[Opening Information shown section]

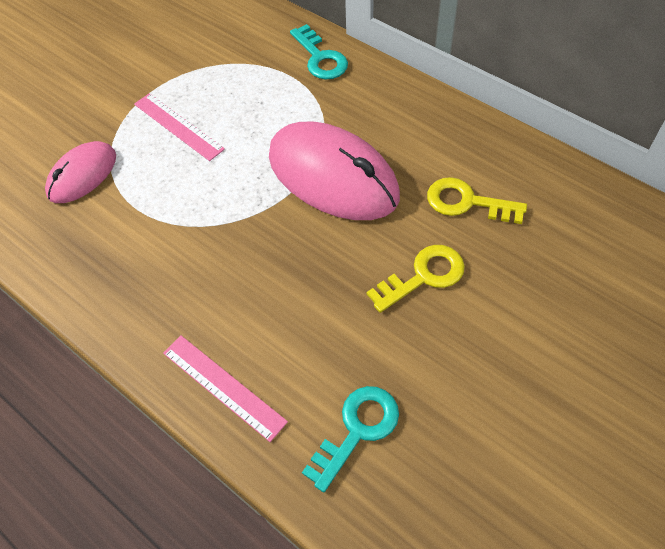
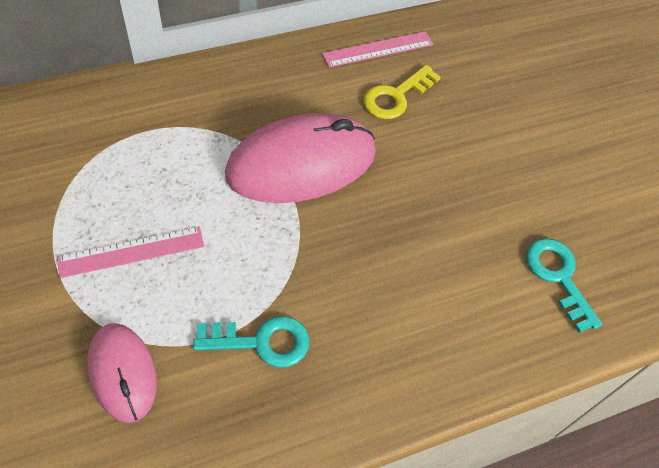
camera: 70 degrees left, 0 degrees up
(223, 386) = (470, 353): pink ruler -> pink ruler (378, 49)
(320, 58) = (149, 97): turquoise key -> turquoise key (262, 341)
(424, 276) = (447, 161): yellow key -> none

[Closing Information shown section]

**Problem statement**
Since the pictures are not wanted, give the material again exactly without them.

**Completed task**
camera: 70 degrees left, 0 degrees up
(223, 386) = (470, 353): pink ruler -> pink ruler (378, 49)
(320, 58) = (149, 97): turquoise key -> turquoise key (262, 341)
(424, 276) = (447, 161): yellow key -> none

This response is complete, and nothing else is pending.